(Object state change records)

= = =

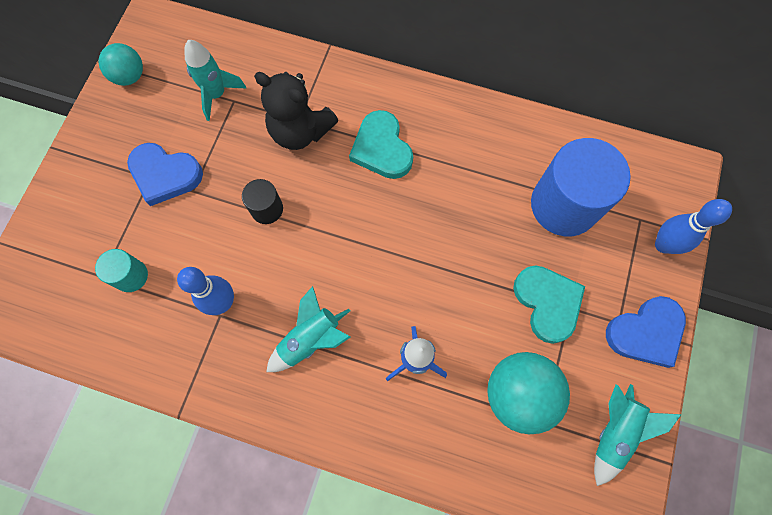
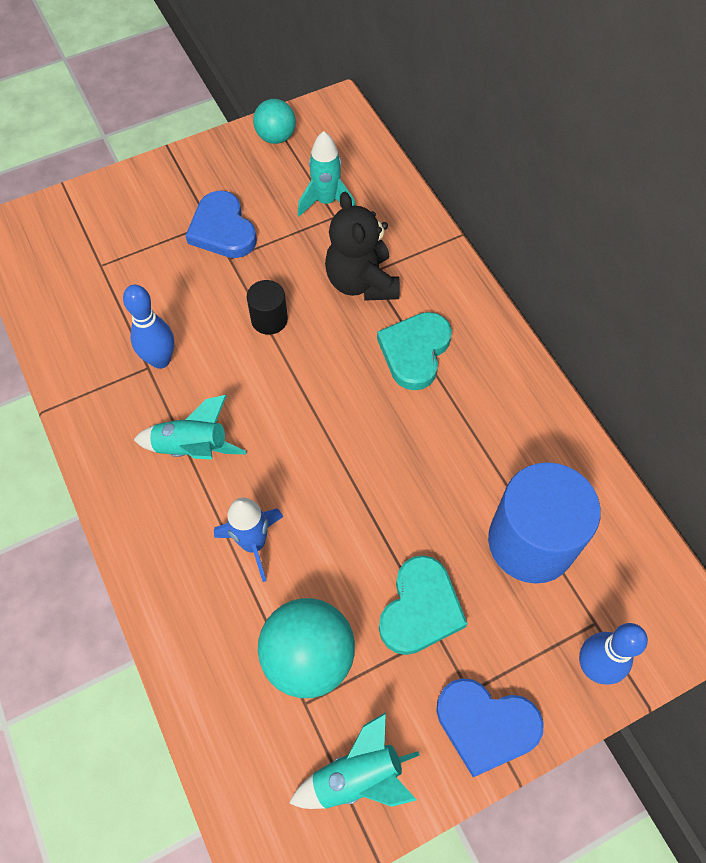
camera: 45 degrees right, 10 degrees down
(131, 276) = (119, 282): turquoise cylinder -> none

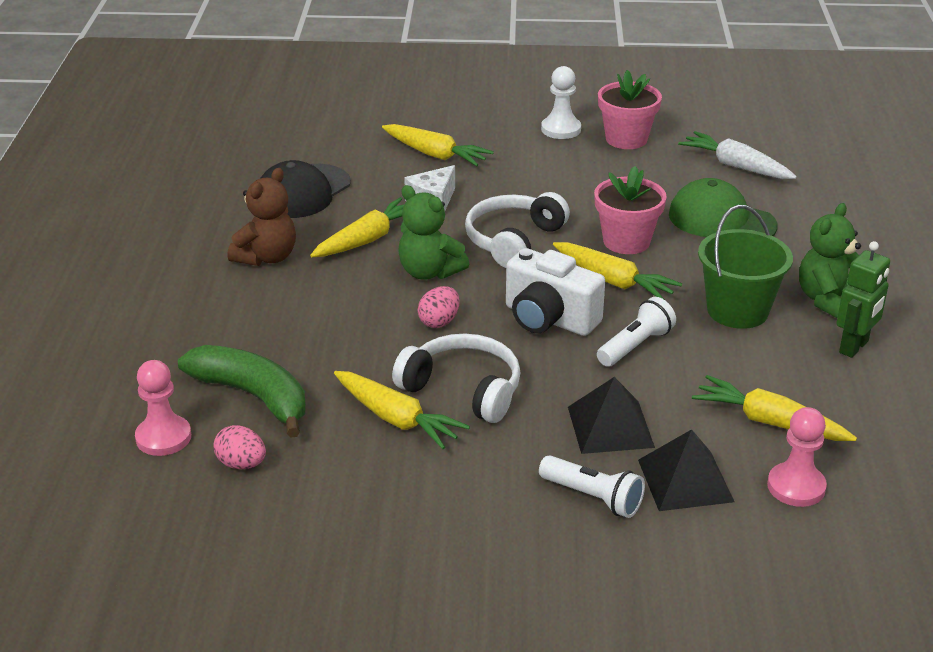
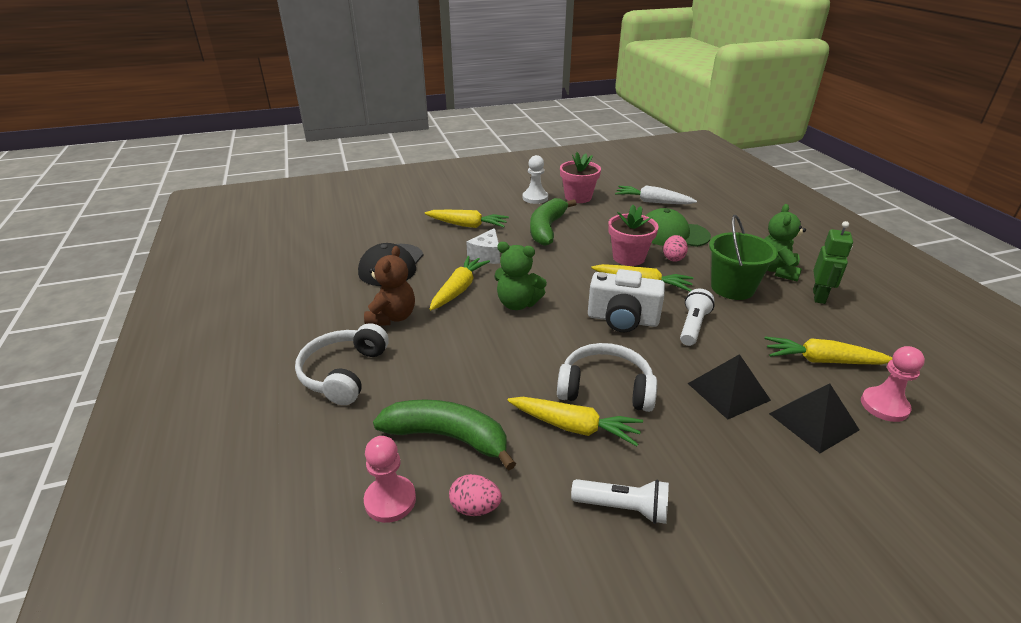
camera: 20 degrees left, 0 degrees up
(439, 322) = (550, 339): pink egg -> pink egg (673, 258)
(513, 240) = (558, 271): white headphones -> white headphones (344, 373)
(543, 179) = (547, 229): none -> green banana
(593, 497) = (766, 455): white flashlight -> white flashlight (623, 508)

= = =

EXERCISE — From the lines above, copy those that contain the word "white".

ANSWER TO THE EXERCISE —
(513, 240) = (558, 271): white headphones -> white headphones (344, 373)
(593, 497) = (766, 455): white flashlight -> white flashlight (623, 508)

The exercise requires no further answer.